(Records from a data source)
%%

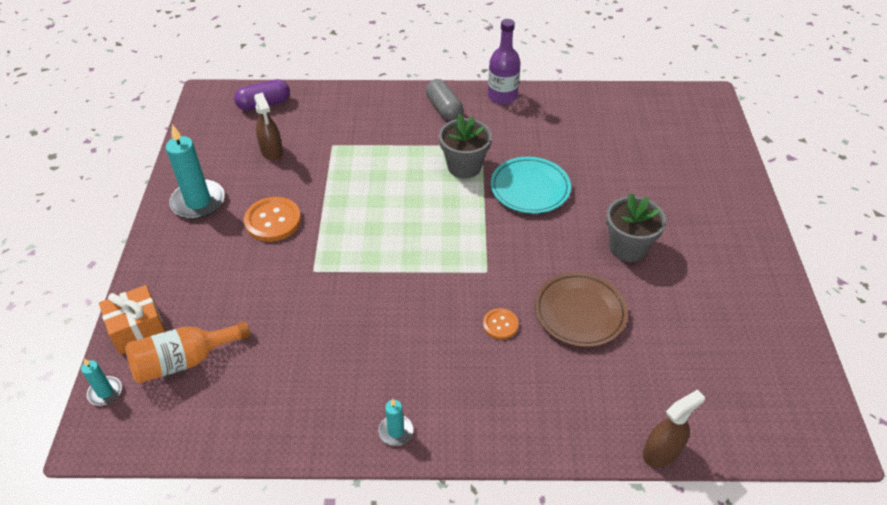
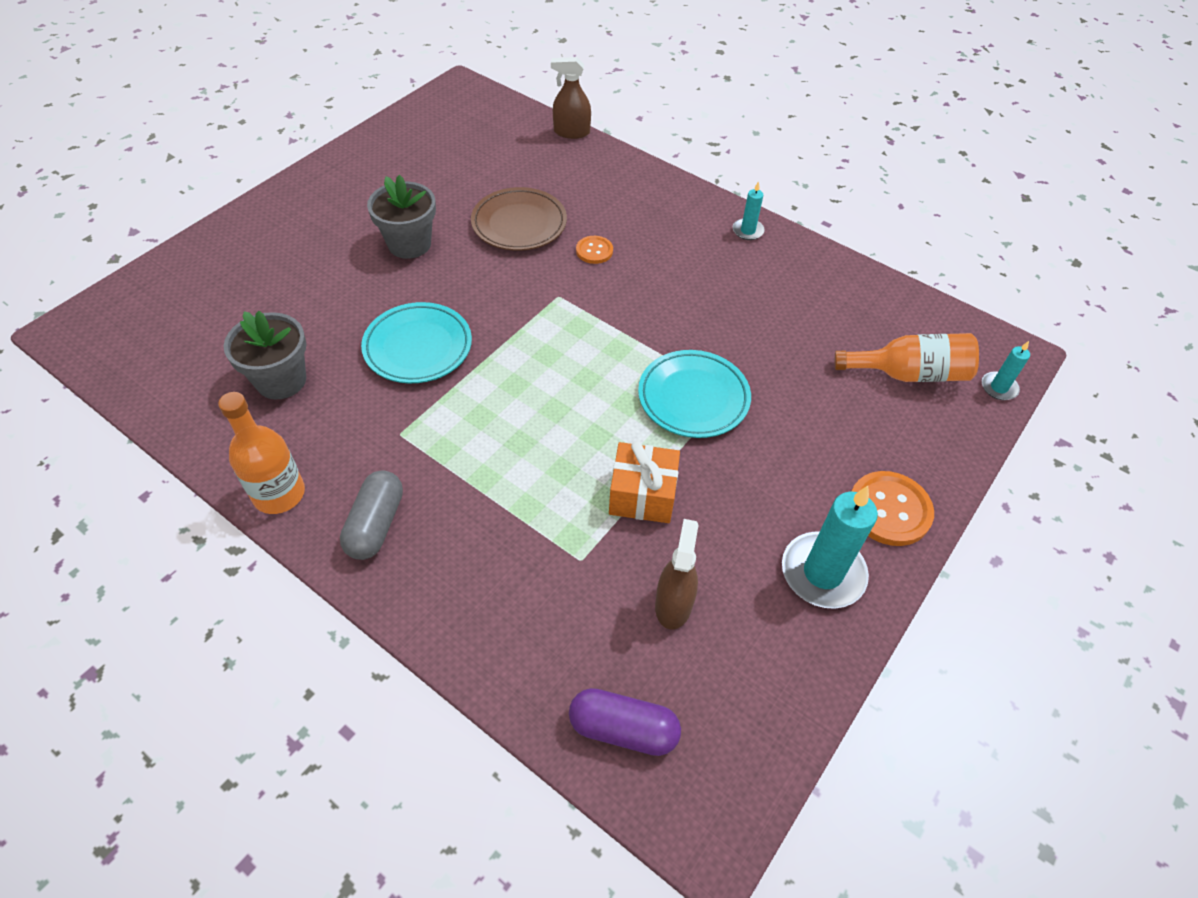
camera: 145 degrees left, 5 degrees up
(138, 329) = (951, 433): orange gift -> orange gift (642, 495)
(273, 221) = (738, 482): orange button -> orange button (889, 510)
(334, 254) = (693, 398): none -> turquoise plate
(464, 166) = (452, 417): grey flower pot -> grey flower pot (281, 380)
(502, 96) = (279, 494): purple bottle -> orange bottle

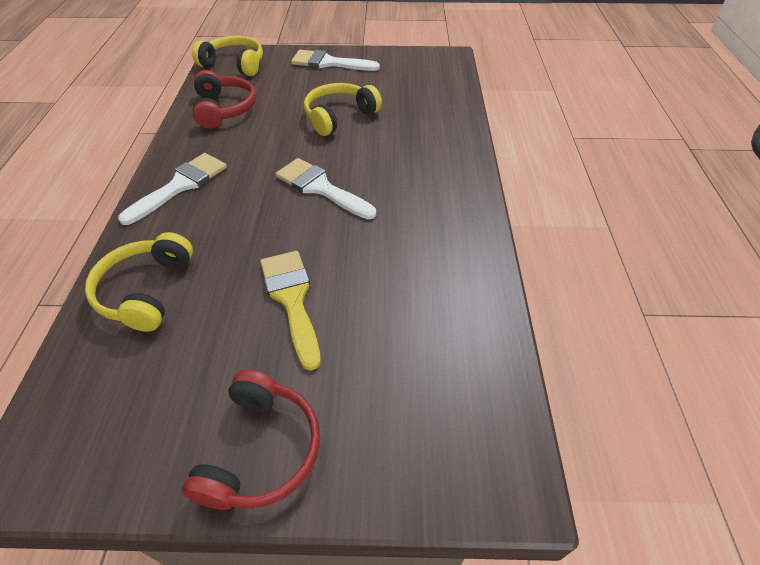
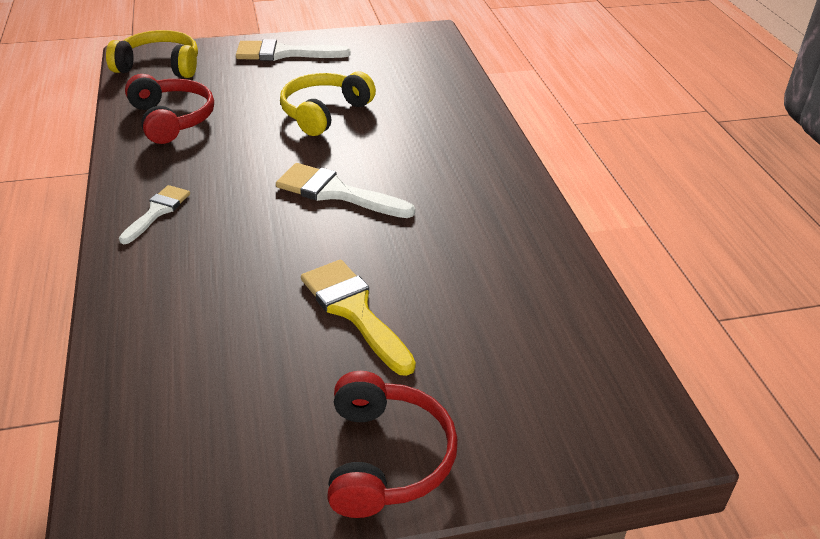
camera: 15 degrees left, 10 degrees down
(146, 291) = (171, 329): yellow headphones -> none
(180, 185) = (157, 211): white brush -> white brush, size x0.64

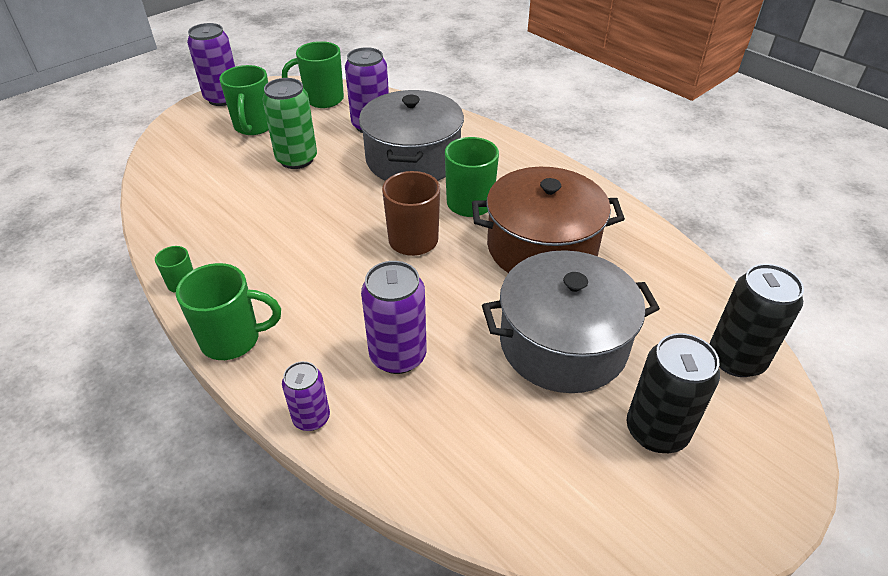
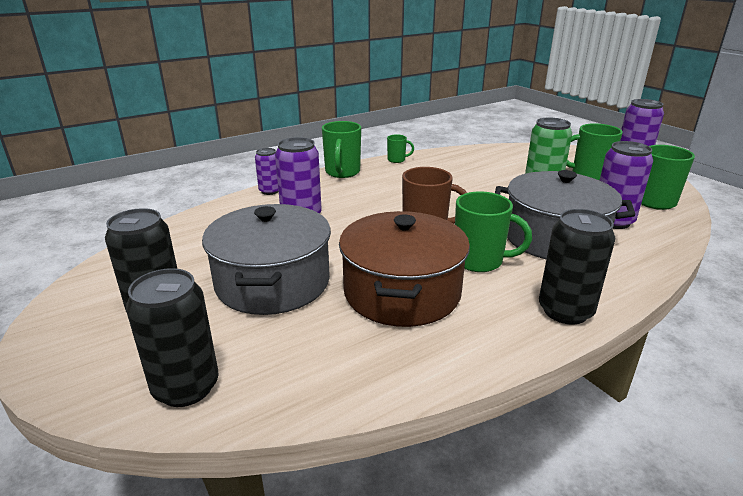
camera: 100 degrees right, 15 degrees down
(531, 162) = (565, 311): none -> black can

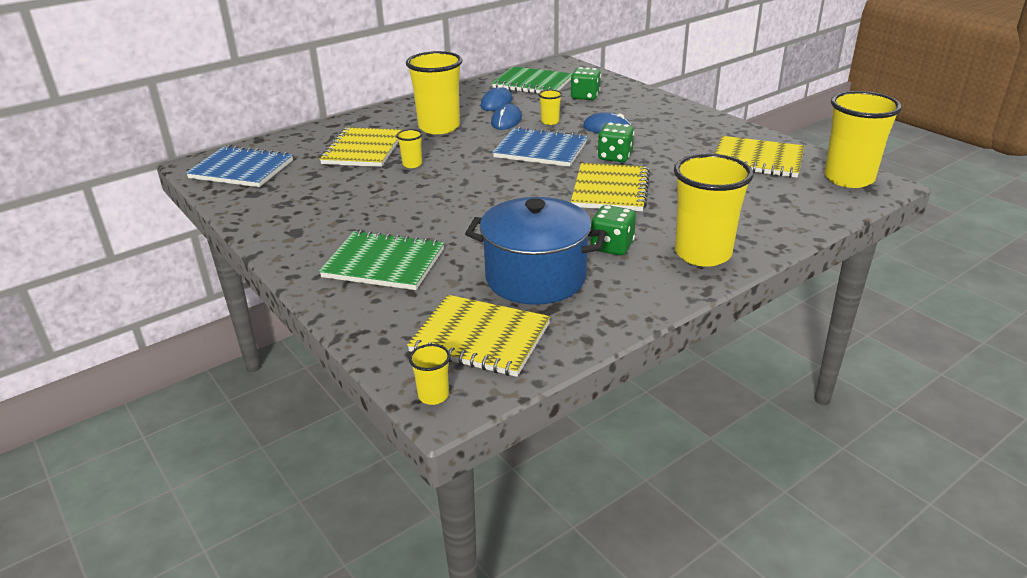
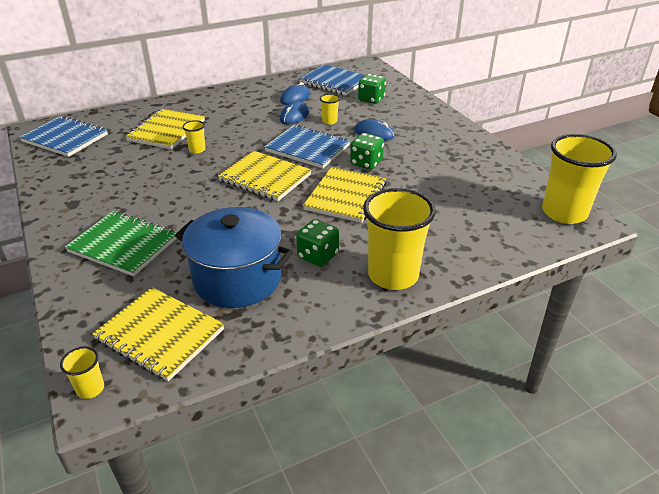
camera: 10 degrees right, 5 degrees up
(439, 127) = (237, 116): yellow cup -> none
(532, 83) = (334, 82): green notebook -> blue notebook
(757, 160) = (489, 182): yellow notebook -> yellow notebook (265, 178)

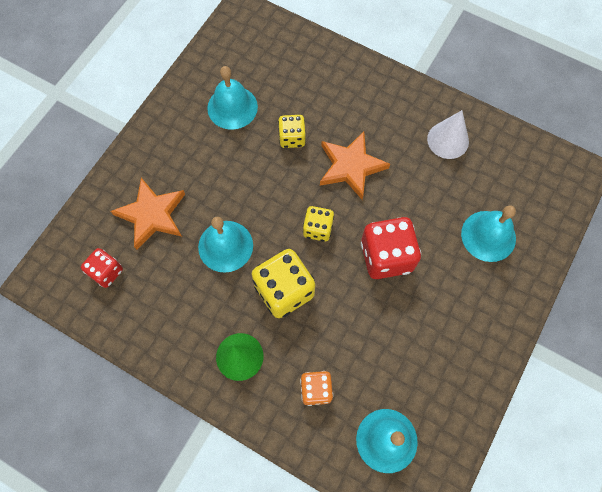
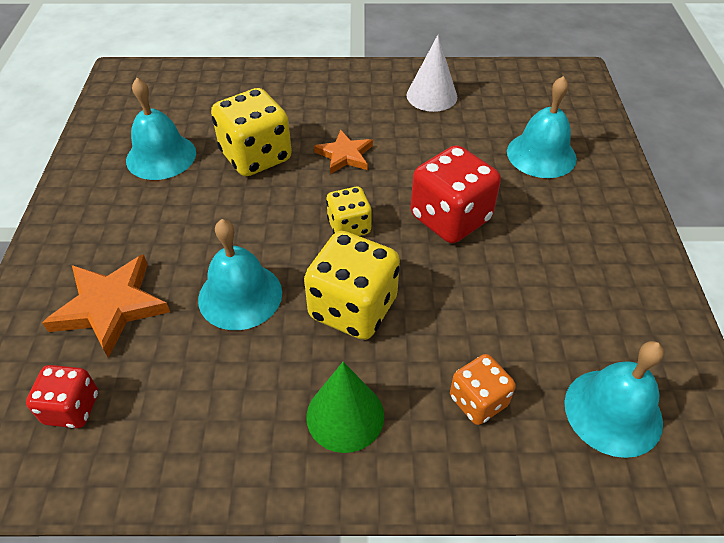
camera: 30 degrees left, 20 degrees down
(292, 138) = (256, 156): yellow dice -> yellow dice, size x1.73
(351, 166) = (345, 155): orange star -> orange star, size x0.63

%%

**Work task**
Where a picture appears, omit it; otherwise reproduce each line above from the first to the one with "(502, 96) = (279, 494): purple", inclusive.

**Answer to this exercise**
camera: 145 degrees left, 5 degrees up
(138, 329) = (951, 433): orange gift -> orange gift (642, 495)
(273, 221) = (738, 482): orange button -> orange button (889, 510)
(334, 254) = (693, 398): none -> turquoise plate
(464, 166) = (452, 417): grey flower pot -> grey flower pot (281, 380)
(502, 96) = (279, 494): purple bottle -> orange bottle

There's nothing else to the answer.